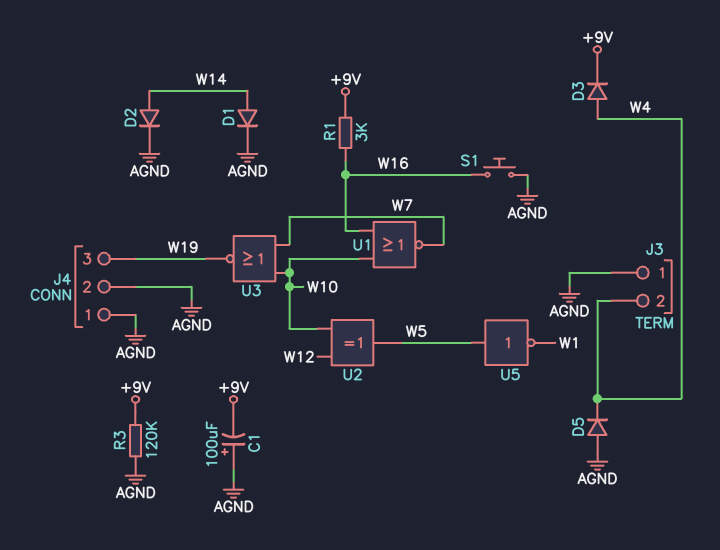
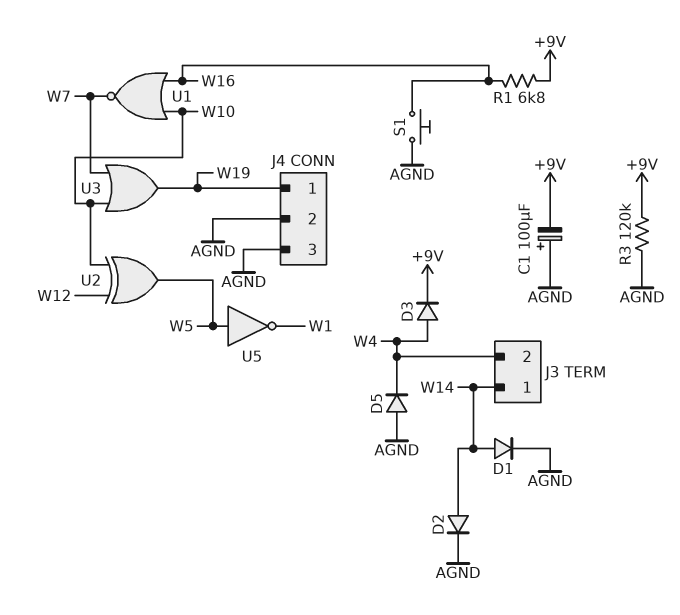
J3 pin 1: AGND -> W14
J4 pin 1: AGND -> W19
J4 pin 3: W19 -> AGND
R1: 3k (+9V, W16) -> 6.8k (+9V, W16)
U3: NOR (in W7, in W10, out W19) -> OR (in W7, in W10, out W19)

******

Type out exactly the span of lines from the one with "R1: 3k (+9V, W16) -> 6.8k (+9V, W16)" to the end of the material above, counting both end lines, and nothing else.

R1: 3k (+9V, W16) -> 6.8k (+9V, W16)
U3: NOR (in W7, in W10, out W19) -> OR (in W7, in W10, out W19)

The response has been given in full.